WHAT YOU ARE ASKED TO DO
Please retype the records below exactly, from the first line down to and including the line with "LCD3 pin GND: GND -> 3V3".

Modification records
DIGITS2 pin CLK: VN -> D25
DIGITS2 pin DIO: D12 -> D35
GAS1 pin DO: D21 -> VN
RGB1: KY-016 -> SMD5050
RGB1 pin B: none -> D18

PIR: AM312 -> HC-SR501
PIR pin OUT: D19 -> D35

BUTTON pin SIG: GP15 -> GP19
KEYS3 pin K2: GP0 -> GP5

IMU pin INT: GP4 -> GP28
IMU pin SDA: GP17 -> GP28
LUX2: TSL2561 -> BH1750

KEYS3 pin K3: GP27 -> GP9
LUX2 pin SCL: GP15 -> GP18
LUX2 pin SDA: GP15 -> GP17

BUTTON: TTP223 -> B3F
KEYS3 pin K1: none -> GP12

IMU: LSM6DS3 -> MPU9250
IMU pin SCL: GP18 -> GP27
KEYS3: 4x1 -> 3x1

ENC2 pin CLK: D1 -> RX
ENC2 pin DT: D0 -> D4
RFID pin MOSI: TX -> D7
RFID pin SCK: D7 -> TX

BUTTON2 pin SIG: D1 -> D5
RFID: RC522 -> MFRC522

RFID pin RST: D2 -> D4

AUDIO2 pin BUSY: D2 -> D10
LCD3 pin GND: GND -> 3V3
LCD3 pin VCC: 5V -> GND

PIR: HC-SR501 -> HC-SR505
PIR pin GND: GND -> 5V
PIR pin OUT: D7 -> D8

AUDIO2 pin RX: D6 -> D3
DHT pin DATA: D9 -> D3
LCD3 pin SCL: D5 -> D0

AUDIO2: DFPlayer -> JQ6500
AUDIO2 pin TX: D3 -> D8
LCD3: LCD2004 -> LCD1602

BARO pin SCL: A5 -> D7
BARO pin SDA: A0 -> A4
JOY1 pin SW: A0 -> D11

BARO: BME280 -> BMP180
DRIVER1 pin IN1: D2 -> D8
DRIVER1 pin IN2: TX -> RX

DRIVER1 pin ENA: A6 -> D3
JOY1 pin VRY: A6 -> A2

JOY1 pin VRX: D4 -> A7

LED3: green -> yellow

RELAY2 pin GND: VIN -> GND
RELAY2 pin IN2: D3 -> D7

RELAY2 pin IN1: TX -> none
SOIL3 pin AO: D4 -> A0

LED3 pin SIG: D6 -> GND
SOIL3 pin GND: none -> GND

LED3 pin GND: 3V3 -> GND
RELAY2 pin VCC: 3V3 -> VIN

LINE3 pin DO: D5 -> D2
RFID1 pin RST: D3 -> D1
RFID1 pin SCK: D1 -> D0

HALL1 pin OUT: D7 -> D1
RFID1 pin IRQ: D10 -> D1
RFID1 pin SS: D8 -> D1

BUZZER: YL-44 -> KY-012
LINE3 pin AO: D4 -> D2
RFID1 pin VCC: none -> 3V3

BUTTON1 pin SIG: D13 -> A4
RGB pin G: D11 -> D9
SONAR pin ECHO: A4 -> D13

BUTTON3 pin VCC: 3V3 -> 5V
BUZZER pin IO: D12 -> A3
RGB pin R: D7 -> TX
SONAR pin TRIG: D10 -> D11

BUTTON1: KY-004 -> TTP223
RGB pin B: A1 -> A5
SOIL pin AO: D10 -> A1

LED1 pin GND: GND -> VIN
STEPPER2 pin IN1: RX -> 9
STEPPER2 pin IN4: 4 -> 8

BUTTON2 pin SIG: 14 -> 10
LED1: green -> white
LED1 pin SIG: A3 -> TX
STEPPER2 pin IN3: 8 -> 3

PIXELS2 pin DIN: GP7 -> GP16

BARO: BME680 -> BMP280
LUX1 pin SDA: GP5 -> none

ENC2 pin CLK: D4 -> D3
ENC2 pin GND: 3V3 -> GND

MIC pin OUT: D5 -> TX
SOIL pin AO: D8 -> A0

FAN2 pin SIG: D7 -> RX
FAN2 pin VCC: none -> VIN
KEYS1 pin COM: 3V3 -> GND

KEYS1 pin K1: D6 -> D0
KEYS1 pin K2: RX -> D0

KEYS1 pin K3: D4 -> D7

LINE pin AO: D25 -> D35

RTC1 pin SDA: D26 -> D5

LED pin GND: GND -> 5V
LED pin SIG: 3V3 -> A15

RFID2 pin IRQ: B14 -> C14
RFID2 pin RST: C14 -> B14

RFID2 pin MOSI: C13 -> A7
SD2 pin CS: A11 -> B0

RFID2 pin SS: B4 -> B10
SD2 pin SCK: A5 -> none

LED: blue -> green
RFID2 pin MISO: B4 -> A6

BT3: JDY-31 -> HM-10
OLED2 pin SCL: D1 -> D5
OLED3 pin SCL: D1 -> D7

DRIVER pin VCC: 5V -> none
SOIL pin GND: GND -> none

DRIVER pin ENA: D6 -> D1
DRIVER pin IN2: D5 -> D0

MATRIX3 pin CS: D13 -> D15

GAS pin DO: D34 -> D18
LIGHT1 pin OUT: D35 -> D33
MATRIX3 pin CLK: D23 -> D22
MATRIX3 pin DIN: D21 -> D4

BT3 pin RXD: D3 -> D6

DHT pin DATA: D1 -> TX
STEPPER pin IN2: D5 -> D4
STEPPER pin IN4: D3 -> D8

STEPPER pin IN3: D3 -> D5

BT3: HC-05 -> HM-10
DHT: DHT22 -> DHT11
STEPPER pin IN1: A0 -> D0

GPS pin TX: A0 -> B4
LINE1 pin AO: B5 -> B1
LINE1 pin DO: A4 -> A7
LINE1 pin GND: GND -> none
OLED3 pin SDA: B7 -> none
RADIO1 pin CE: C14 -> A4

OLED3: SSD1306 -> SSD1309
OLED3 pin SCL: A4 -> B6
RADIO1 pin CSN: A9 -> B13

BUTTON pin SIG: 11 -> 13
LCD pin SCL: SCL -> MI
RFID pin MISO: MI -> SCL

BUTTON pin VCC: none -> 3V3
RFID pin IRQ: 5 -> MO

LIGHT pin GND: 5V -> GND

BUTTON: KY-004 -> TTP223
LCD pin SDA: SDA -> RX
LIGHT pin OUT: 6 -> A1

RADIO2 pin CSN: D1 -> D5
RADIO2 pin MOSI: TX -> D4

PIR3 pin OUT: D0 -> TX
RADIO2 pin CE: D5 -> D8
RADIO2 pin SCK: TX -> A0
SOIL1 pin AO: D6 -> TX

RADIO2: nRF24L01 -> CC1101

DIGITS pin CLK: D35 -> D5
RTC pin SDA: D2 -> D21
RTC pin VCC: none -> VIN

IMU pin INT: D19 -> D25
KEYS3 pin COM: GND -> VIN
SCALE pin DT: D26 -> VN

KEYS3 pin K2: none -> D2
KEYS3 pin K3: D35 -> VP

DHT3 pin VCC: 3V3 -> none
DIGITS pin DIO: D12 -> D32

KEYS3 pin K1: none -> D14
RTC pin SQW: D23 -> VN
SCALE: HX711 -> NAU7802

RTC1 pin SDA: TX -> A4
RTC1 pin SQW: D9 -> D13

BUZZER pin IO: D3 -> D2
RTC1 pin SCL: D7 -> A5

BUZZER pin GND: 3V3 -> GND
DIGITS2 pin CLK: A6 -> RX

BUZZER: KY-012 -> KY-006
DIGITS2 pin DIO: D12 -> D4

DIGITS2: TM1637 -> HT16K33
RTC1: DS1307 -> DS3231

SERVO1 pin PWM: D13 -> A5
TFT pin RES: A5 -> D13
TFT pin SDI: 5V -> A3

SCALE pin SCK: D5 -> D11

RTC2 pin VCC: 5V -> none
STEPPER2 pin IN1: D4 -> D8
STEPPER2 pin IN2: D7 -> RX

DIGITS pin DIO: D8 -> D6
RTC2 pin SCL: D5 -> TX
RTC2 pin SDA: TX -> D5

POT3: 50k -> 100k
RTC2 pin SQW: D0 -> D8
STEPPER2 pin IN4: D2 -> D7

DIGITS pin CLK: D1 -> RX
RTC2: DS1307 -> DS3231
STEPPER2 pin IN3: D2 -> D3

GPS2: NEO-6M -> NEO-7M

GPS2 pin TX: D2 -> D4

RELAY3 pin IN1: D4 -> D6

WORKED SOLUTION
DIGITS2 pin CLK: VN -> D25
DIGITS2 pin DIO: D12 -> D35
GAS1 pin DO: D21 -> VN
RGB1: KY-016 -> SMD5050
RGB1 pin B: none -> D18

PIR: AM312 -> HC-SR501
PIR pin OUT: D19 -> D35

BUTTON pin SIG: GP15 -> GP19
KEYS3 pin K2: GP0 -> GP5

IMU pin INT: GP4 -> GP28
IMU pin SDA: GP17 -> GP28
LUX2: TSL2561 -> BH1750

KEYS3 pin K3: GP27 -> GP9
LUX2 pin SCL: GP15 -> GP18
LUX2 pin SDA: GP15 -> GP17

BUTTON: TTP223 -> B3F
KEYS3 pin K1: none -> GP12

IMU: LSM6DS3 -> MPU9250
IMU pin SCL: GP18 -> GP27
KEYS3: 4x1 -> 3x1

ENC2 pin CLK: D1 -> RX
ENC2 pin DT: D0 -> D4
RFID pin MOSI: TX -> D7
RFID pin SCK: D7 -> TX

BUTTON2 pin SIG: D1 -> D5
RFID: RC522 -> MFRC522

RFID pin RST: D2 -> D4

AUDIO2 pin BUSY: D2 -> D10
LCD3 pin GND: GND -> 3V3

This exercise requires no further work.